• **WORK INSTRUCTIONS**
Copy each entry below verbatim. Skip the pictures.

(Change detection data)

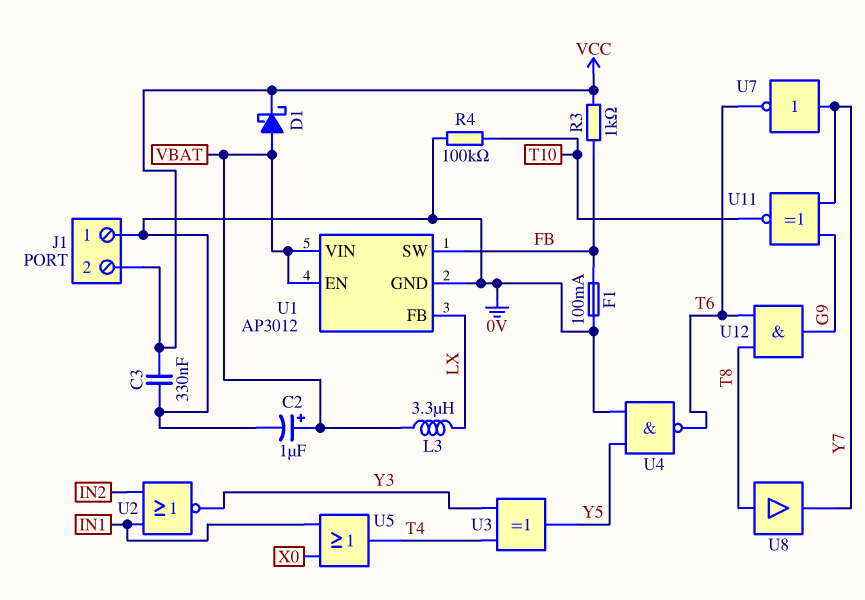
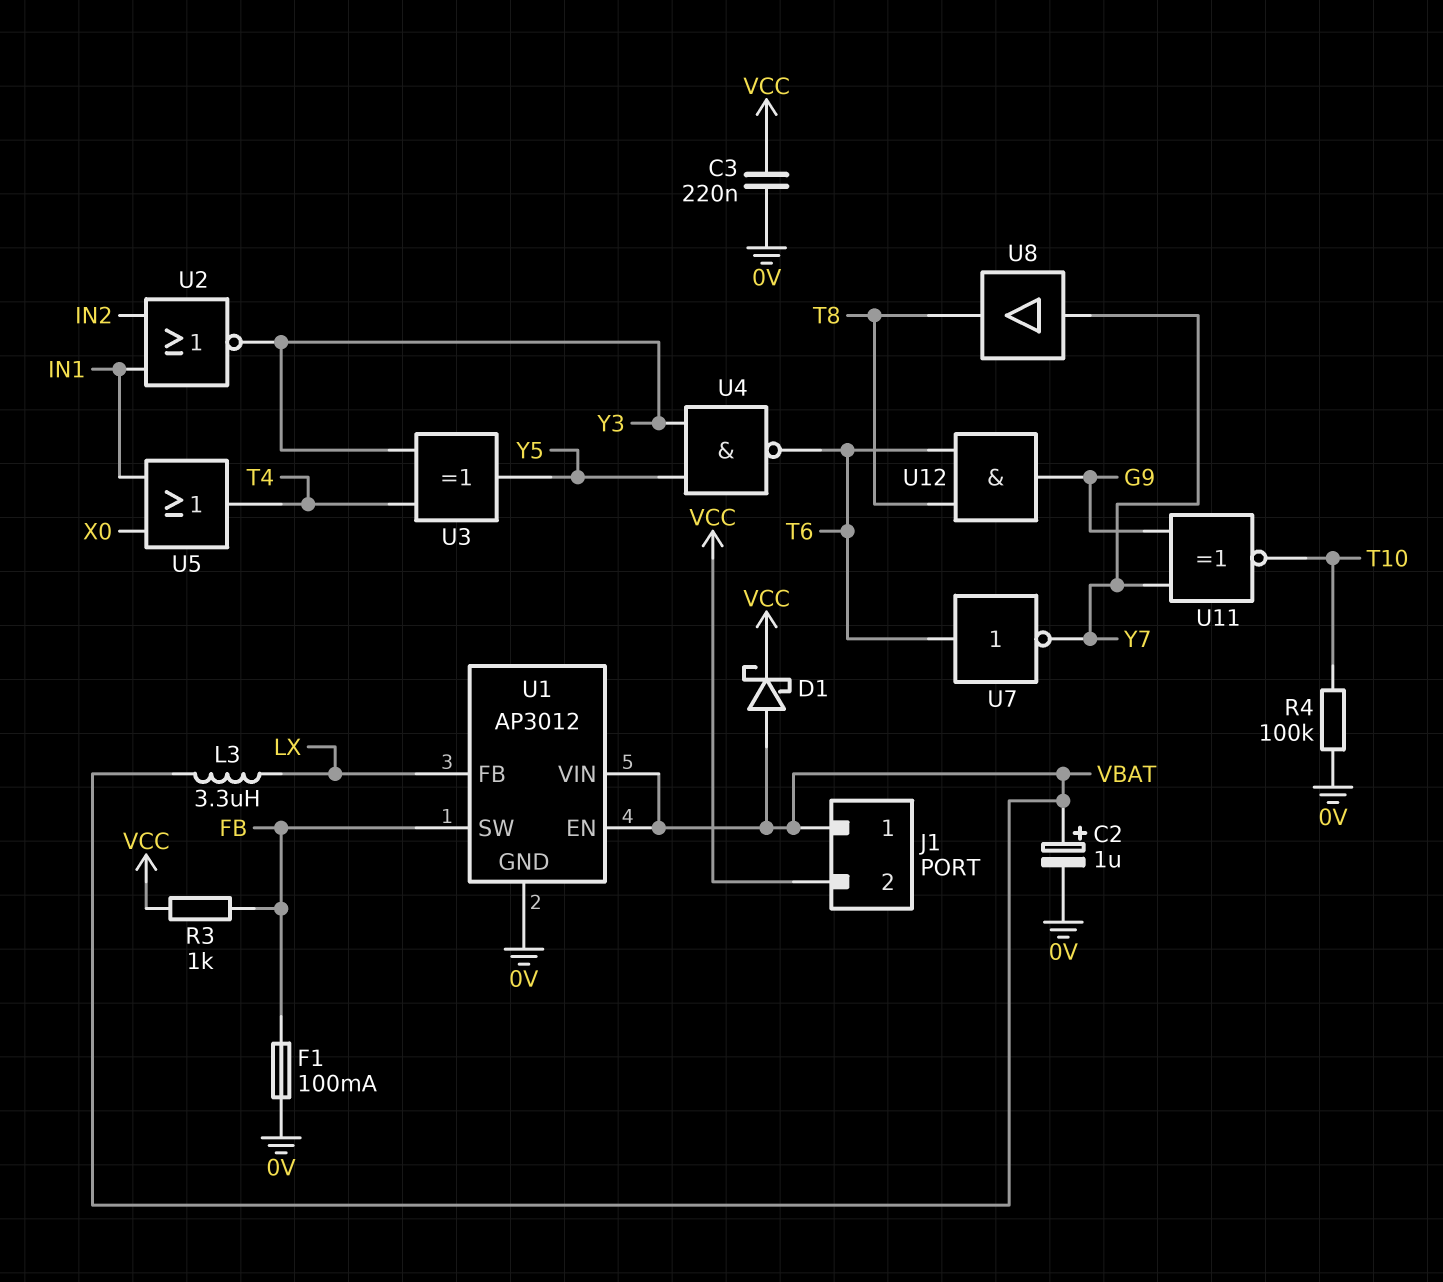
C3: 330nF (0V, VCC) -> 220nF (0V, VCC)
J1 pin 1: 0V -> VBAT
U4: NAND (in 0V, in Y5, out T6) -> NAND (in Y3, in Y5, out T6)
U7: NOT (in Y7, out T6) -> NOT (in T6, out Y7)
U8: buffer (in T8, out Y7) -> buffer (in Y7, out T8)

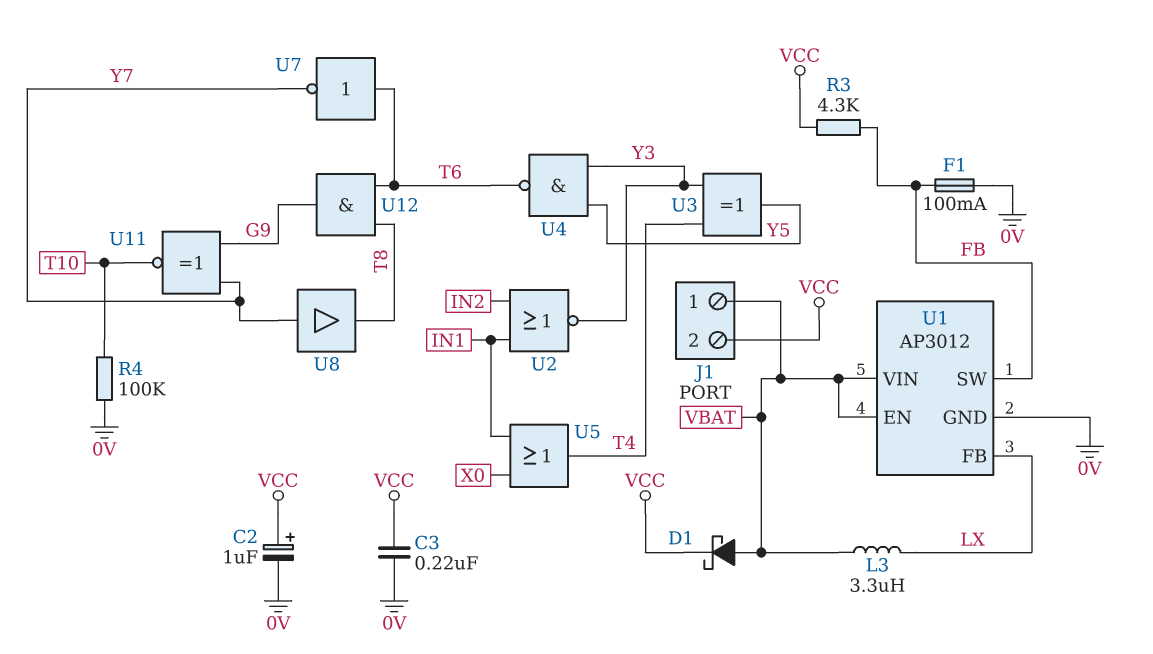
C2: 1uF (plus VBAT, minus 0V) -> 1uF (plus VCC, minus 0V)
R3: 1k (FB, VCC) -> 4.3k (FB, VCC)

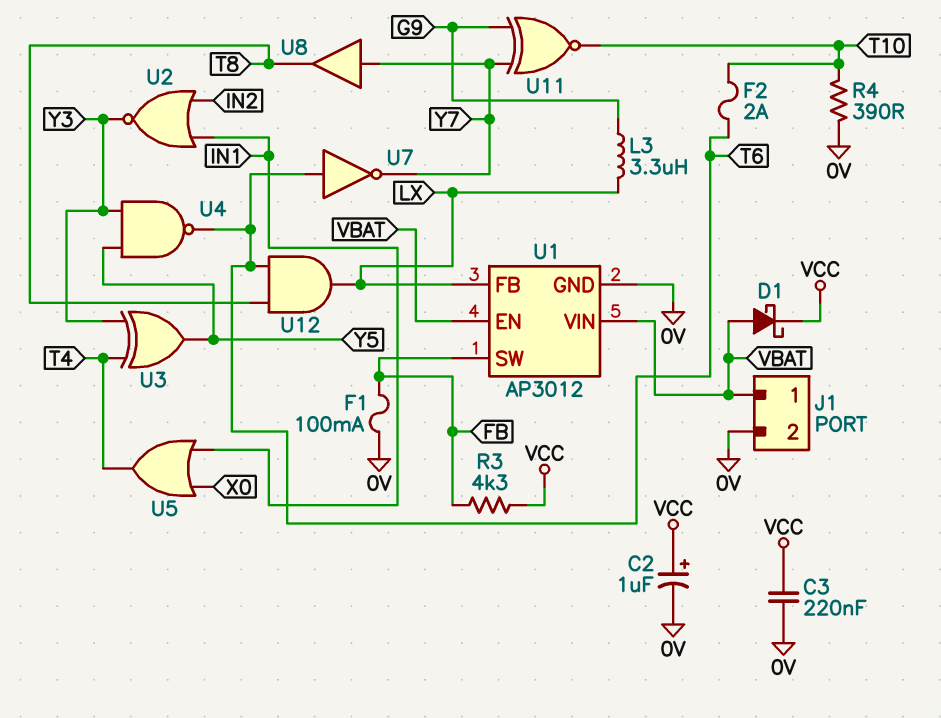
F2: none -> 2A (T6, T10)
J1 pin 2: VCC -> 0V
L3: 3.3uH (LX, VBAT) -> 3.3uH (G9, LX)
R4: 100k (0V, T10) -> 390 (0V, T10)
U12: AND (in T6, in T8, out G9) -> AND (in T6, in T8, out LX)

• **RESULT FOR THIS TASK**
C3: 330nF (0V, VCC) -> 220nF (0V, VCC)
J1 pin 1: 0V -> VBAT
U4: NAND (in 0V, in Y5, out T6) -> NAND (in Y3, in Y5, out T6)
U7: NOT (in Y7, out T6) -> NOT (in T6, out Y7)
U8: buffer (in T8, out Y7) -> buffer (in Y7, out T8)

C2: 1uF (plus VBAT, minus 0V) -> 1uF (plus VCC, minus 0V)
R3: 1k (FB, VCC) -> 4.3k (FB, VCC)

F2: none -> 2A (T6, T10)
J1 pin 2: VCC -> 0V
L3: 3.3uH (LX, VBAT) -> 3.3uH (G9, LX)
R4: 100k (0V, T10) -> 390 (0V, T10)
U12: AND (in T6, in T8, out G9) -> AND (in T6, in T8, out LX)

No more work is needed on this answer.